[TO DO] If a line of the records contains the word "yellow", list it.

Saved entries:
Start of Block
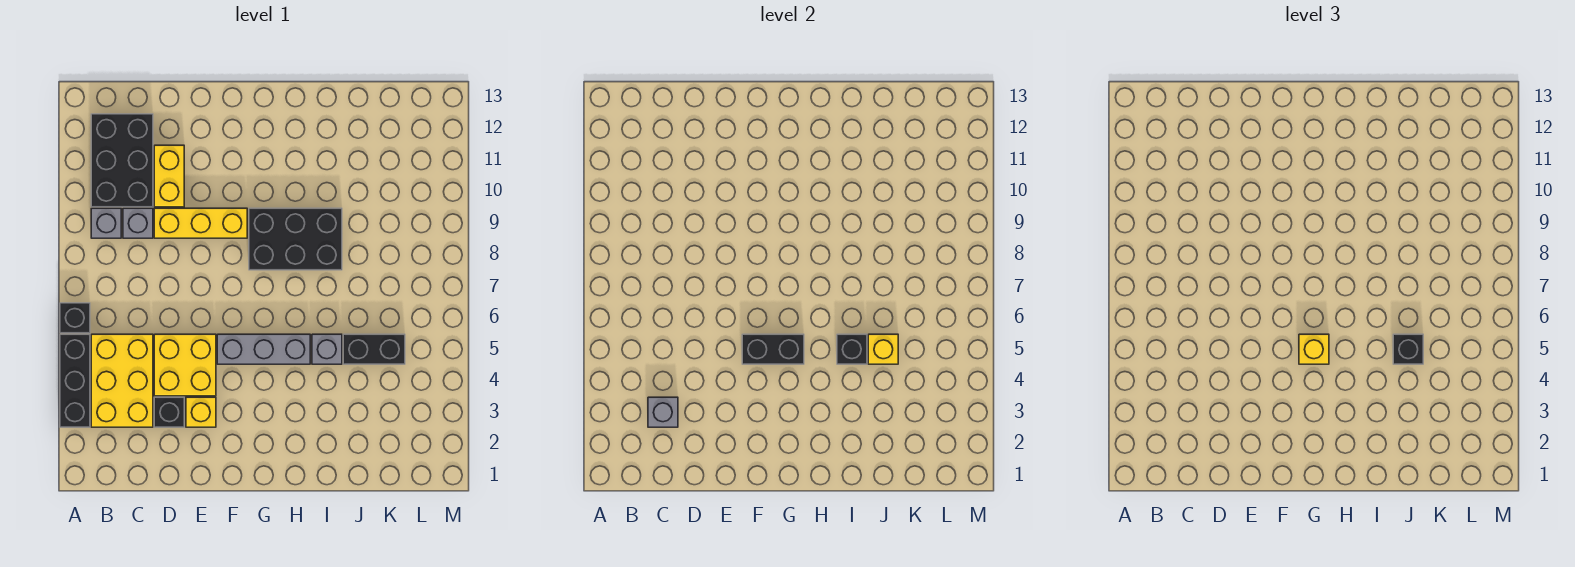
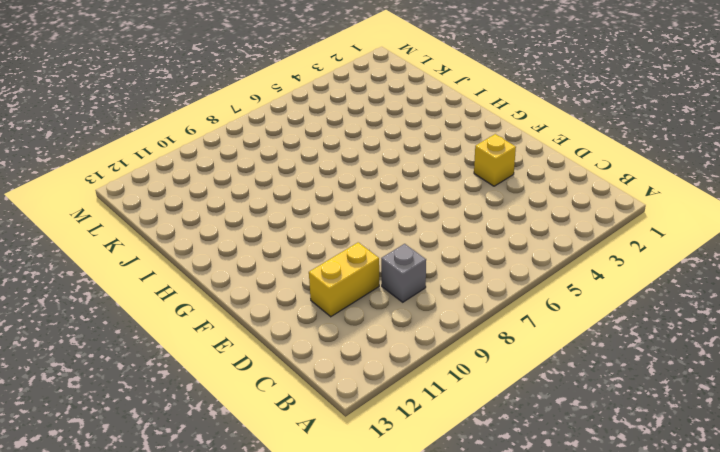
none -> black brick A3:A5 level 1
none -> black brick A6 level 1
none -> yellow brick B3:C5 level 1

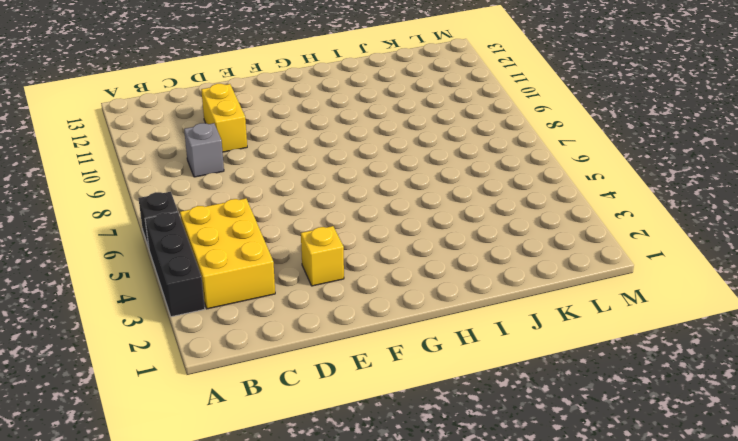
none -> grey brick B9 level 1
none -> black brick B10:C12 level 1
none -> black brick D3 level 1

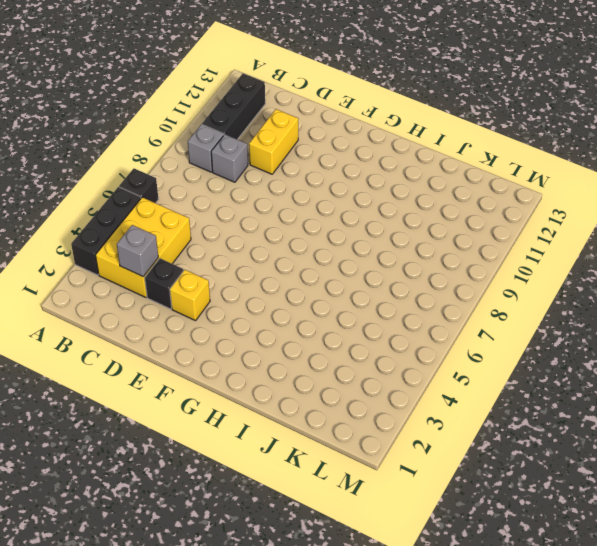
black brick B10:B12 level 1 -> black brick B10:C12 level 1
none -> yellow brick D4:E5 level 1
none -> yellow brick D9:F9 level 1
none -> grey brick F5:H5 level 1

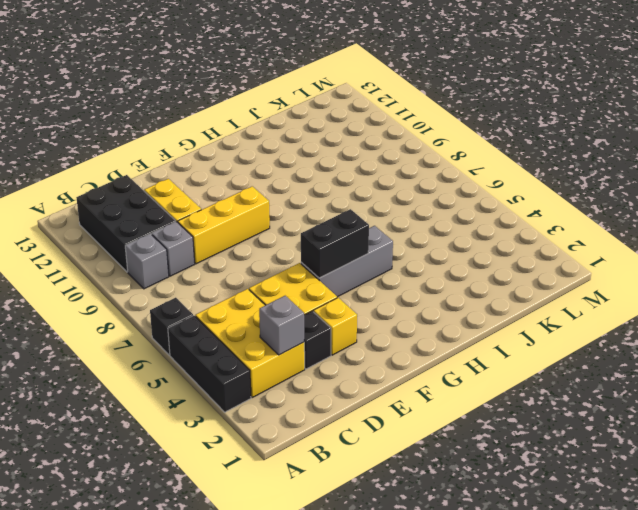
none -> black brick G8:I9 level 1
none -> grey brick I5 level 1
none -> black brick J5:K5 level 1

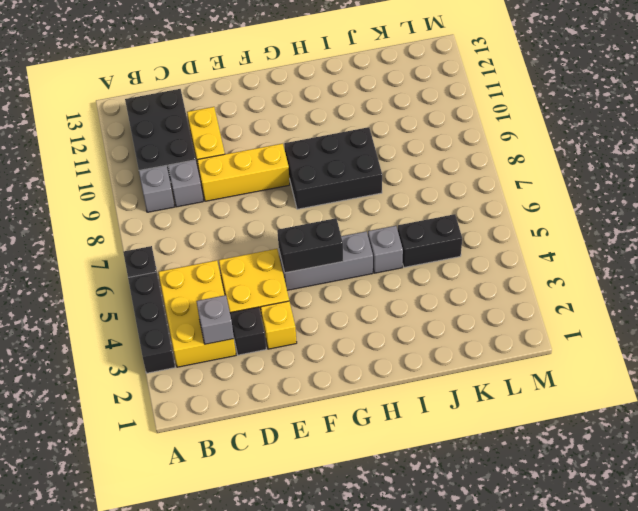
none -> black brick I5 level 2
none -> yellow brick J5 level 2
none -> yellow brick G5 level 3

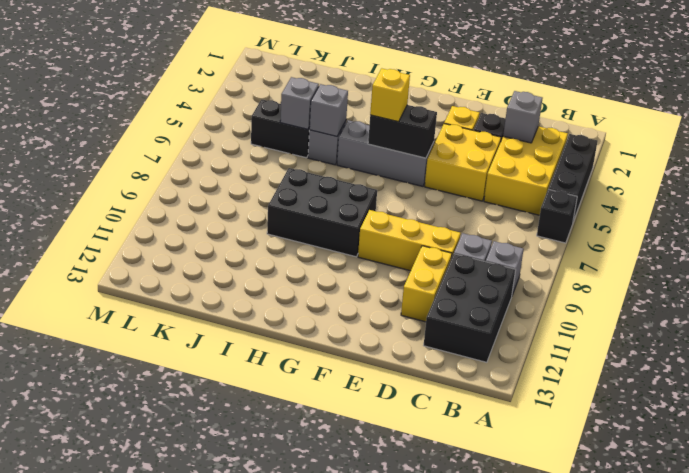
grey brick I5 level 2 -> black brick I5 level 2
grey brick J5 level 2 -> yellow brick J5 level 2
none -> black brick J5 level 3

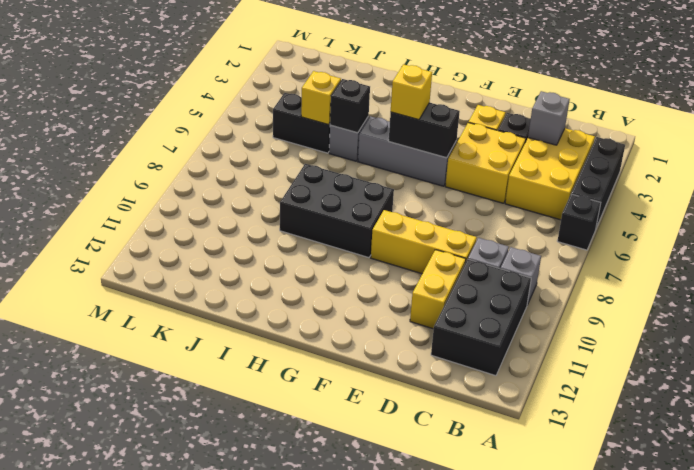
none -> black brick J5 level 3

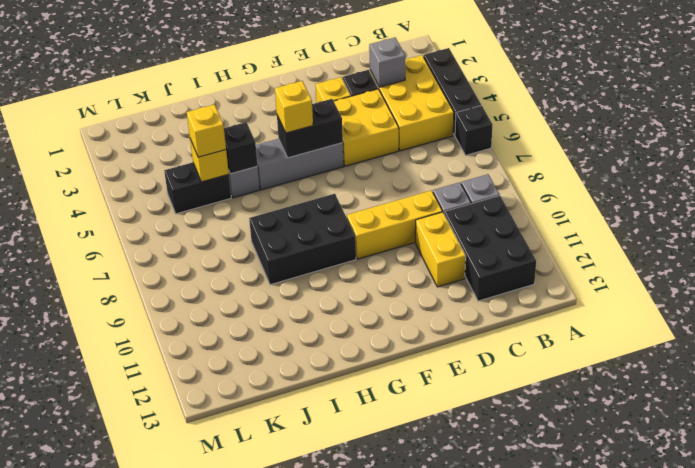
yellow brick J5 level 3 -> black brick J5 level 3

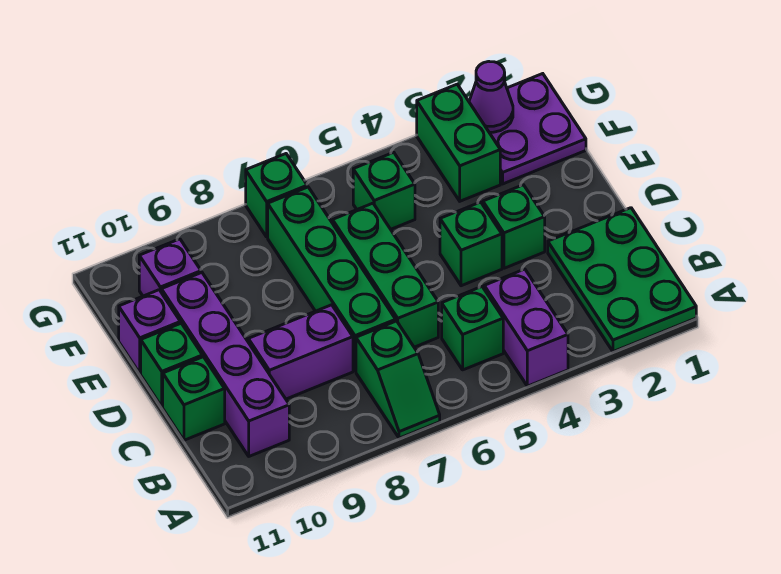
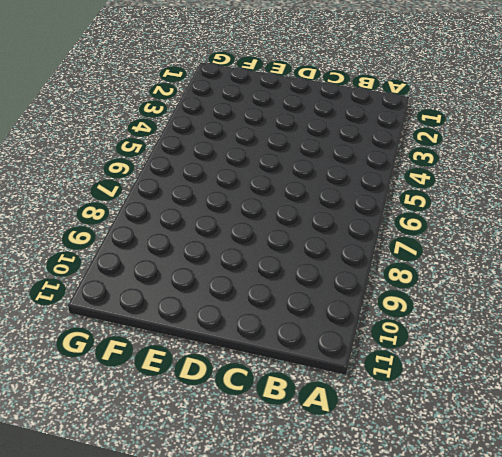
none -> green plate A1:C2 level 1
none -> purple brick A4:B4 level 1
none -> green slope A7:B7 level 1 top B

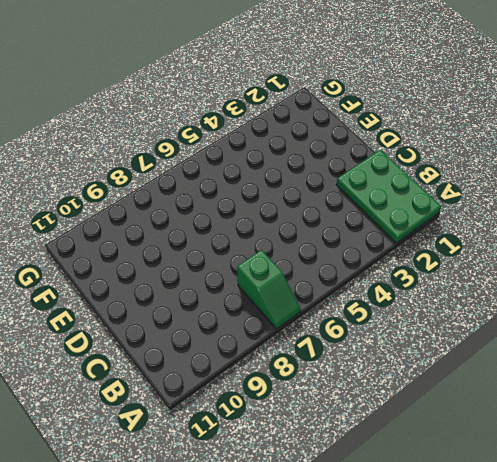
none -> purple brick A4:B4 level 1
none -> green brick B5 level 1
none -> purple brick B10:E10 level 1

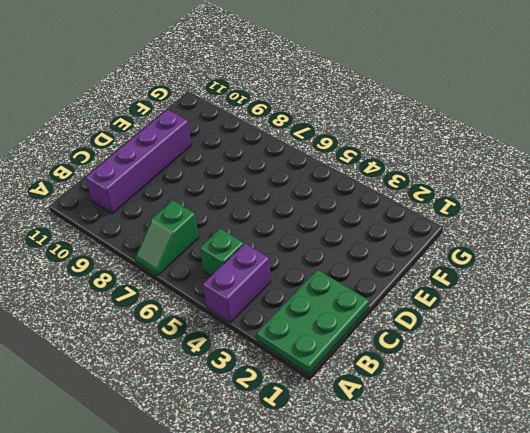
none -> green brick C6:E6 level 1
none -> green brick C7:F7 level 1
none -> purple brick C8:C9 level 1

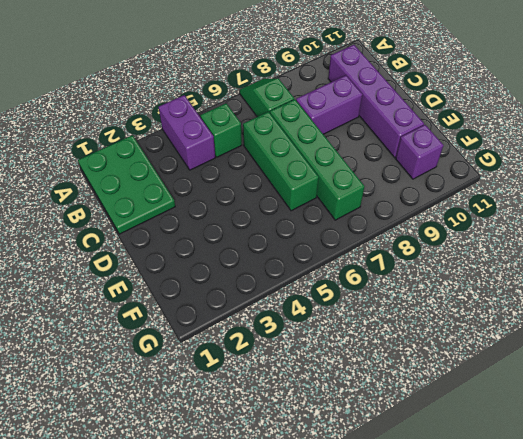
none -> green brick C11 level 1
none -> green brick D3 level 1
none -> green brick D4 level 1

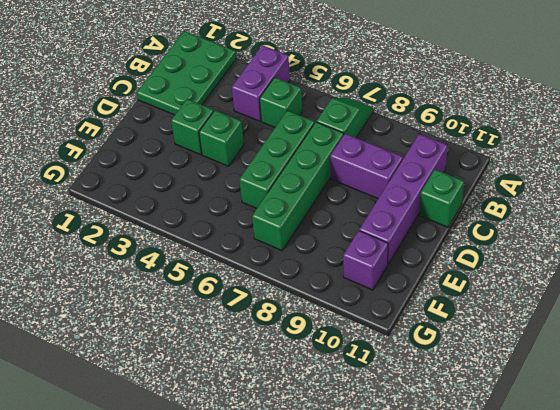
none -> green brick D11 level 1
none -> purple brick E11 level 1
none -> purple plate F1:G2 level 1

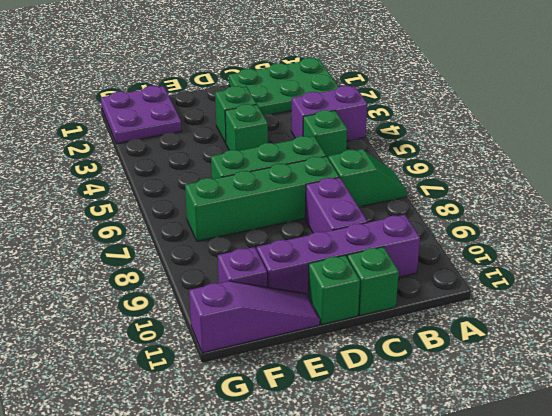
purple slope E11:G11 level 1 top G -> purple brick E11 level 1
none -> green brick F3:G3 level 1
none -> green brick F5 level 1
none -> green brick G7 level 1

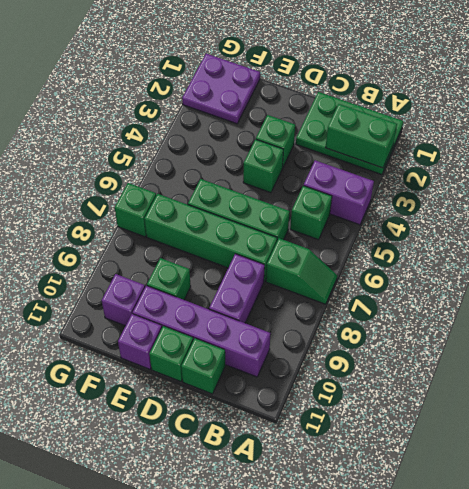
green brick A2:B2 level 2 -> green brick F3:G3 level 1
green brick E9 level 1 -> green brick F5 level 1
none -> purple cone G2 level 2

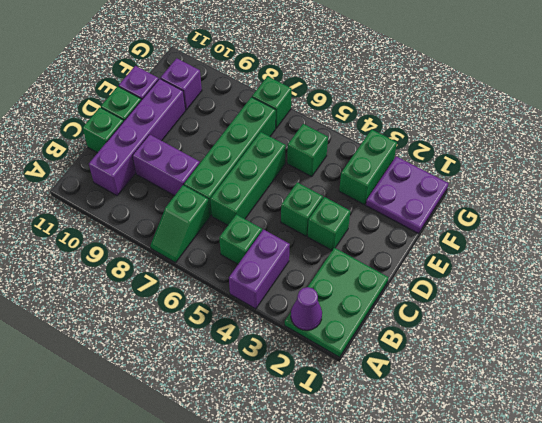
purple cone A2 level 2 -> purple cone G2 level 2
End of Block
[YOUR RESPONSE]
none -> yellow brick B3:C5 level 1
none -> yellow brick D4:E5 level 1
none -> yellow brick D9:F9 level 1
none -> yellow brick J5 level 2
none -> yellow brick G5 level 3
grey brick J5 level 2 -> yellow brick J5 level 2
yellow brick J5 level 3 -> black brick J5 level 3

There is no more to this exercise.